Records from a collection:
=== Section Start ===
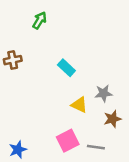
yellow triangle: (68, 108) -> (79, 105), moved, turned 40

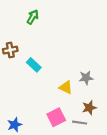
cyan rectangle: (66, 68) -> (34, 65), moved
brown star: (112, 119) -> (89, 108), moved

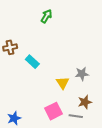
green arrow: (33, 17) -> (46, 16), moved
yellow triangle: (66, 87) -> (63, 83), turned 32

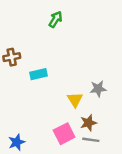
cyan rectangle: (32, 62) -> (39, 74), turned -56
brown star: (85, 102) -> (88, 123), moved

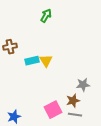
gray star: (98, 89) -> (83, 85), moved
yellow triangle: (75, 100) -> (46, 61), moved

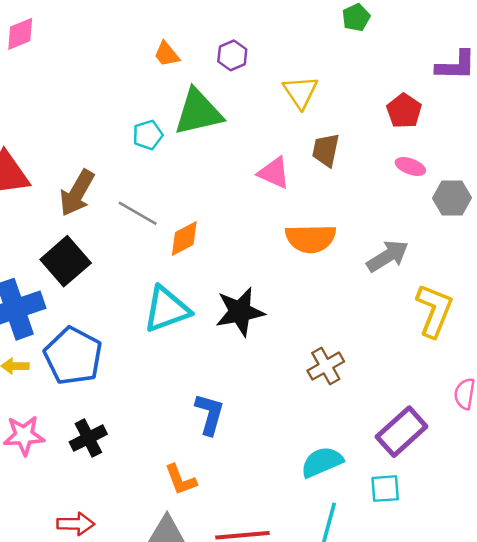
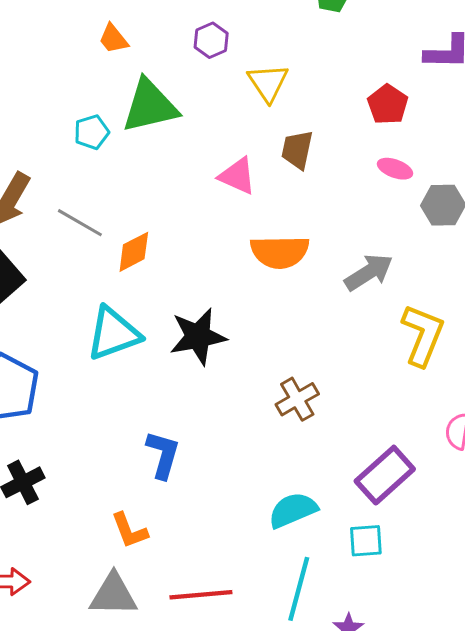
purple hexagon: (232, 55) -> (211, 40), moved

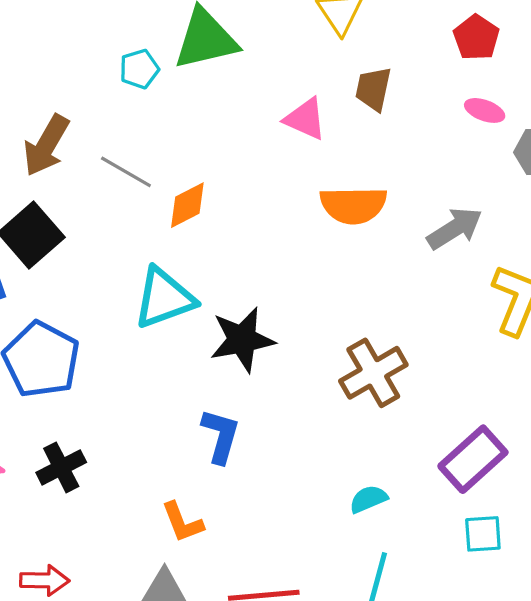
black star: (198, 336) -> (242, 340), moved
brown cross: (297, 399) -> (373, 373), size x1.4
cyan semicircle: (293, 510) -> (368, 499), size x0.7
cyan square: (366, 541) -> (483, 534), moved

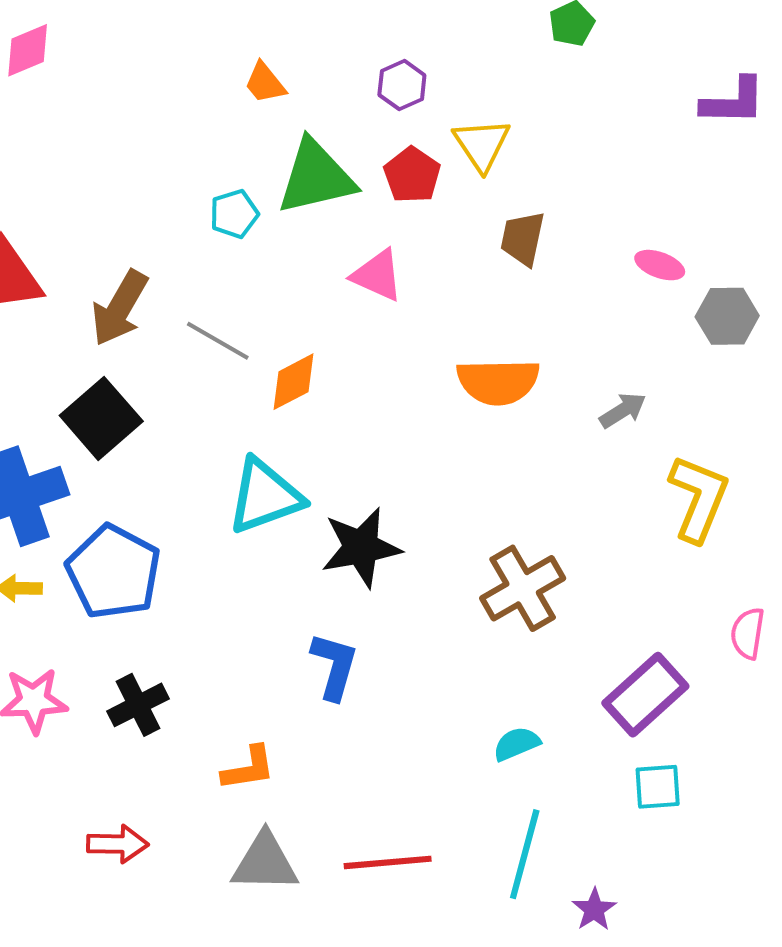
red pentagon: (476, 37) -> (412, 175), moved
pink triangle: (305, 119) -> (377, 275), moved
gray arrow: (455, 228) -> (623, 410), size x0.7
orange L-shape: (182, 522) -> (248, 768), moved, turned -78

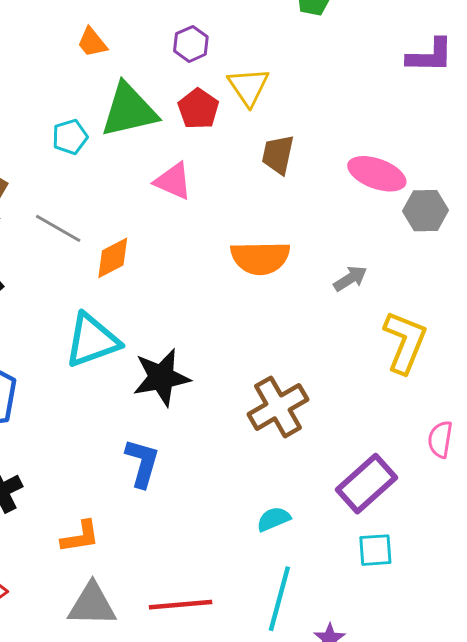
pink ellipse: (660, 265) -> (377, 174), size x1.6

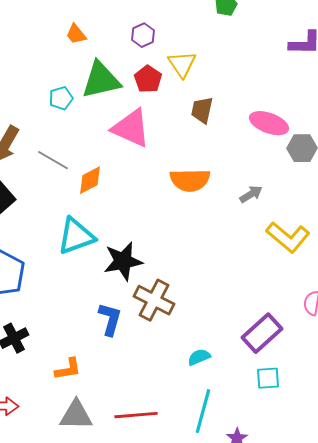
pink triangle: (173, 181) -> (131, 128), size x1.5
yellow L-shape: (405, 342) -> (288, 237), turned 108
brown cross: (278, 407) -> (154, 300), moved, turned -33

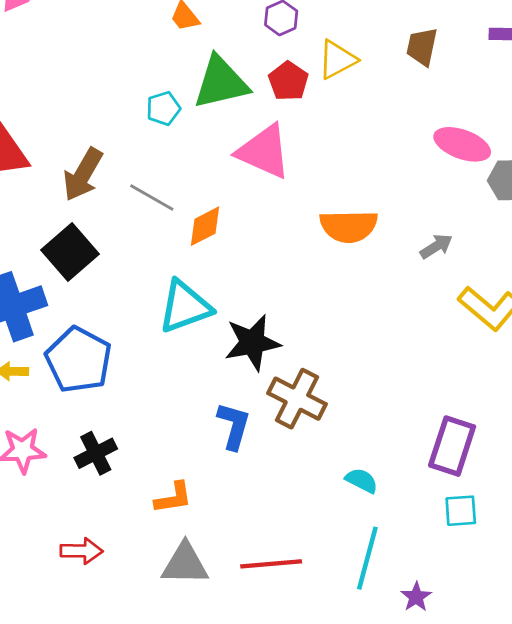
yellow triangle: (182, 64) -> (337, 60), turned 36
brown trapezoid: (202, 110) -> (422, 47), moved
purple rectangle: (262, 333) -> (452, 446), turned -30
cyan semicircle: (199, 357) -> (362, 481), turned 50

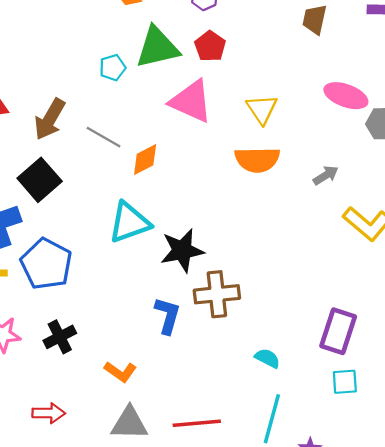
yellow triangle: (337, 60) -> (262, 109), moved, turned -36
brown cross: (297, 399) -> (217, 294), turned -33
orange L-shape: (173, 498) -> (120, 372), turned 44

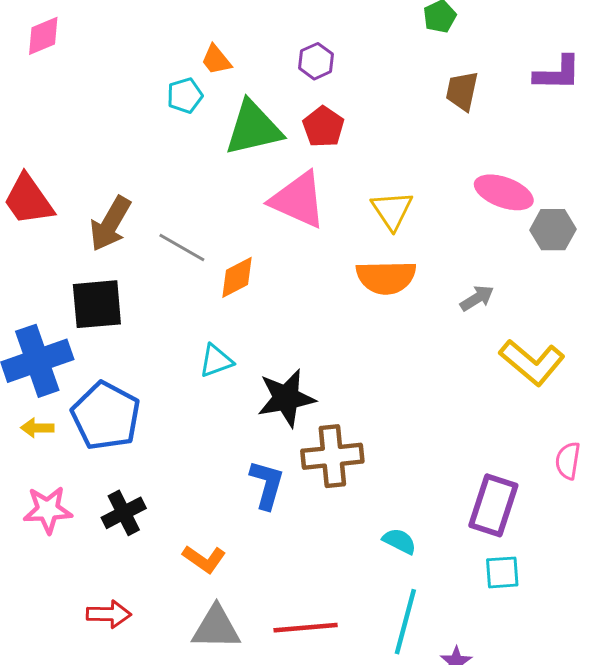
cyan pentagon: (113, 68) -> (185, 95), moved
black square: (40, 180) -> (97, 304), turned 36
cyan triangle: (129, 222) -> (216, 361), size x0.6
=== Section End ===
=== Section Start ===
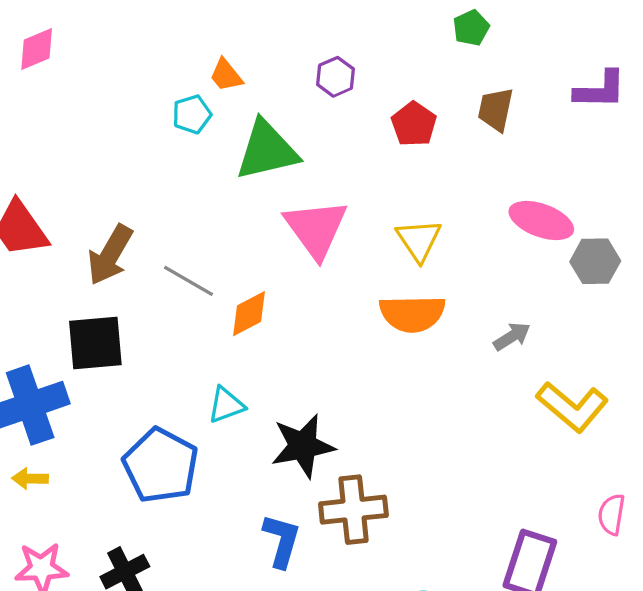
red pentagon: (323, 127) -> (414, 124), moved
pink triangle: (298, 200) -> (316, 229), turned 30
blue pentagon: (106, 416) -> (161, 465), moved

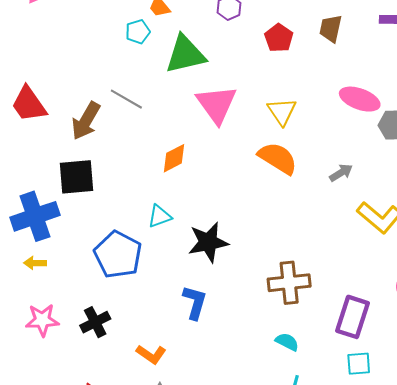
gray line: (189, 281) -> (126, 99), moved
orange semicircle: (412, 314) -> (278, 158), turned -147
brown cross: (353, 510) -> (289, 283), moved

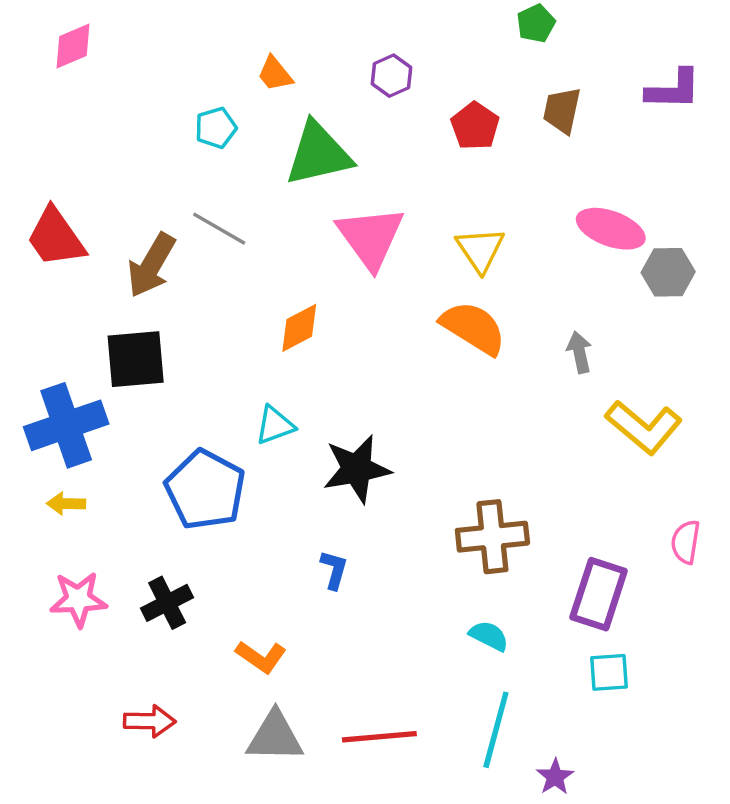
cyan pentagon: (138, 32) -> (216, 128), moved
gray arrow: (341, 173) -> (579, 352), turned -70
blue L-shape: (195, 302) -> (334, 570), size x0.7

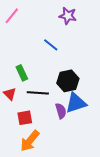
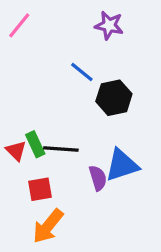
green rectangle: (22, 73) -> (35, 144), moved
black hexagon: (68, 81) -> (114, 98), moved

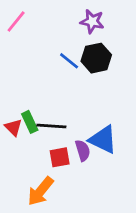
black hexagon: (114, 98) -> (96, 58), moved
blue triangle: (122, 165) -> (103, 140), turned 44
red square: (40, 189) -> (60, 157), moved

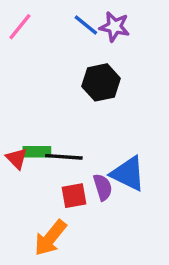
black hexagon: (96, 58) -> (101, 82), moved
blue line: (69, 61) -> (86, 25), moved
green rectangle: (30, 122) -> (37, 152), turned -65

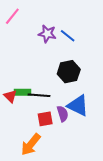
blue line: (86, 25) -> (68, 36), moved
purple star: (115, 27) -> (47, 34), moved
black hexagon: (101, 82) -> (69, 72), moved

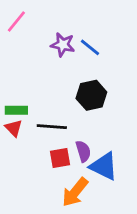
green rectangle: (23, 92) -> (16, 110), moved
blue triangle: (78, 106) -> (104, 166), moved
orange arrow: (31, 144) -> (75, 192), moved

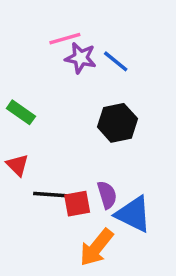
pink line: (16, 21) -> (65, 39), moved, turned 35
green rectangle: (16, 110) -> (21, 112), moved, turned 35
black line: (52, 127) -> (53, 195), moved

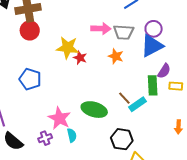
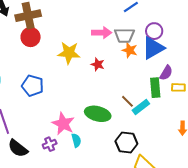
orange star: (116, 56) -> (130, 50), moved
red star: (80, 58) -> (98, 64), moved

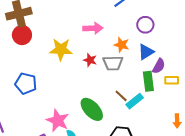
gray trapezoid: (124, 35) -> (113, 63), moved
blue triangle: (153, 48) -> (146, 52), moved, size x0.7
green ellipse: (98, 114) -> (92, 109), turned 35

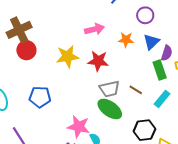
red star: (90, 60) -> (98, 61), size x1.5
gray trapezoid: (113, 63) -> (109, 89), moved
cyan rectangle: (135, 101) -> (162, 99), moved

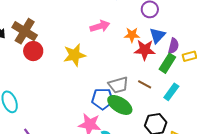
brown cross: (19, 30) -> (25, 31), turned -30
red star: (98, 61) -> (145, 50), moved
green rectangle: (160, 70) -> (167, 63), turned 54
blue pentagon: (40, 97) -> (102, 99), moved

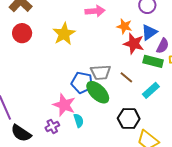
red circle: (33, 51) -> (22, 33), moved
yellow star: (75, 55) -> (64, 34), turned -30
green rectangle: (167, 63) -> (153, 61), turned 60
=== Section End ===
* TO DO
Only lines that contain "hexagon" are needed, so copy each of them from the data.

* TASK SOLUTION
purple hexagon: (232, 55) -> (211, 40), moved
black hexagon: (68, 81) -> (114, 98), moved
black hexagon: (114, 98) -> (96, 58), moved
black hexagon: (96, 58) -> (101, 82), moved
black hexagon: (101, 82) -> (69, 72), moved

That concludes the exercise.